▸ **What is being asked**
Could you please output all of the data exactly, without the images?

—————

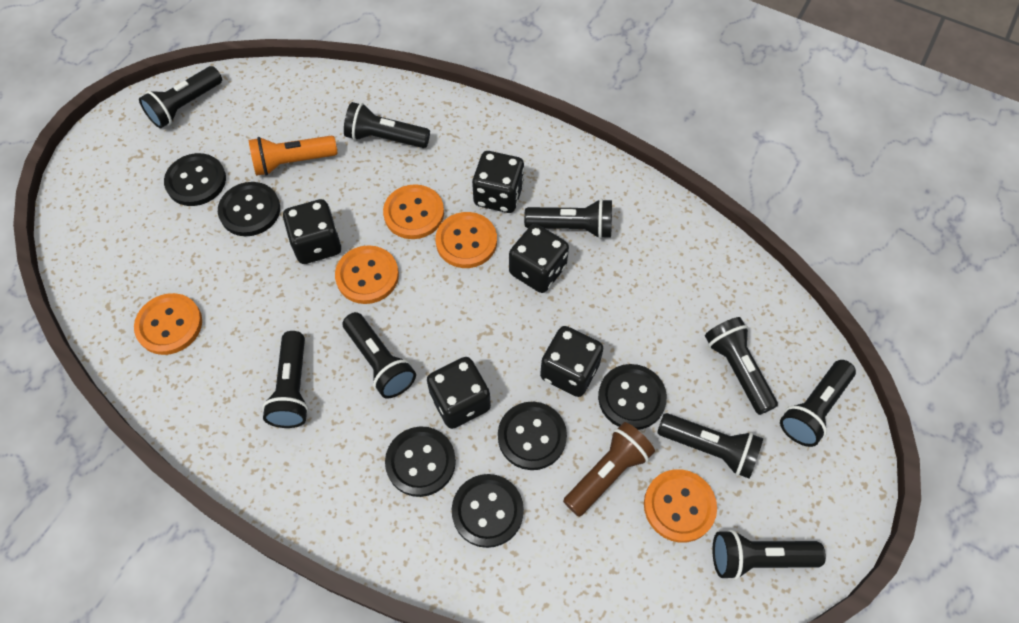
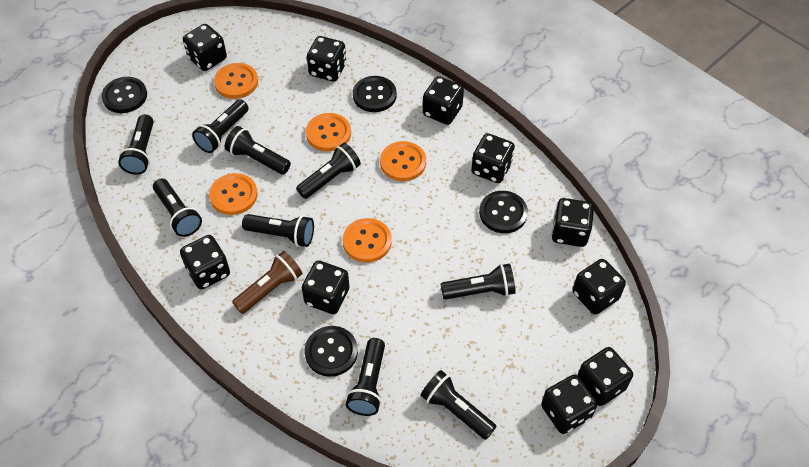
black button: 6 -> 4
black dice: 5 -> 10
orange flashlight: 1 -> 0

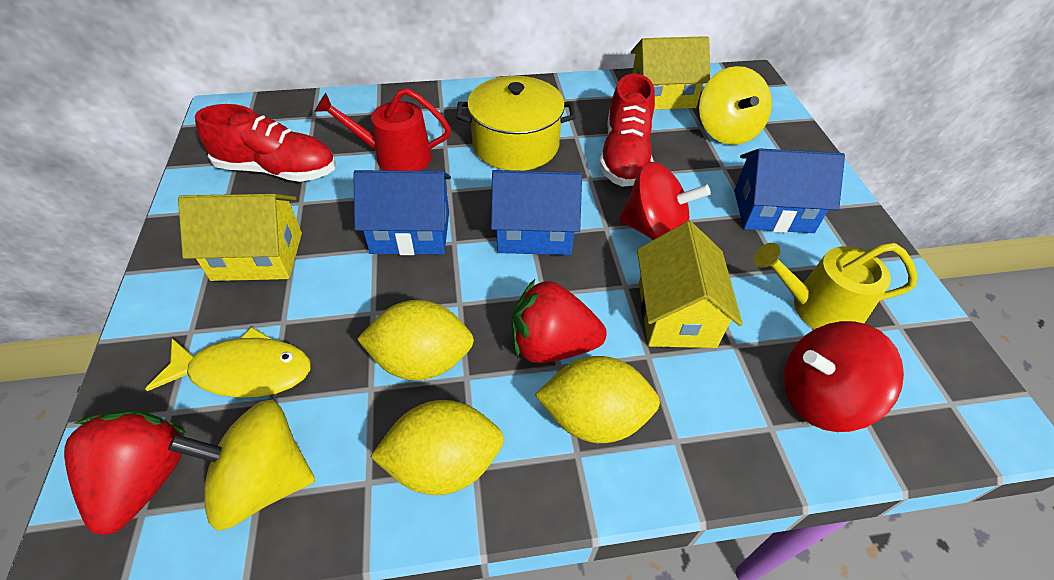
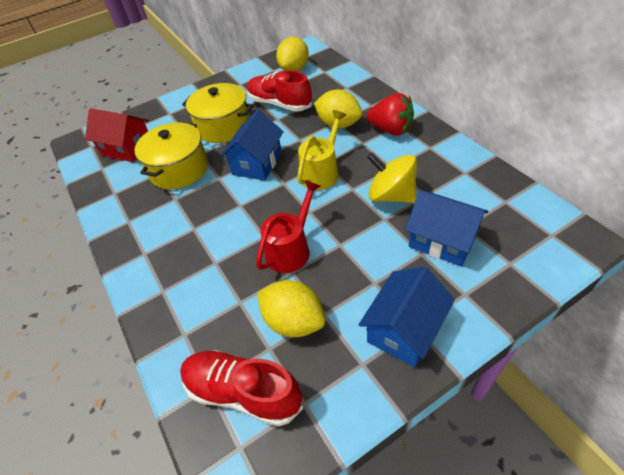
red house: 0 -> 1
red spinning top: 2 -> 0
red strawberry: 2 -> 1
yellow fish: 1 -> 0
yellow house: 3 -> 0
yellow pot: 1 -> 2
yellow spinning top: 2 -> 1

—————

▸ **Response to this exercise**
black button: 6 -> 4
black dice: 5 -> 10
orange flashlight: 1 -> 0

red house: 0 -> 1
red spinning top: 2 -> 0
red strawberry: 2 -> 1
yellow fish: 1 -> 0
yellow house: 3 -> 0
yellow pot: 1 -> 2
yellow spinning top: 2 -> 1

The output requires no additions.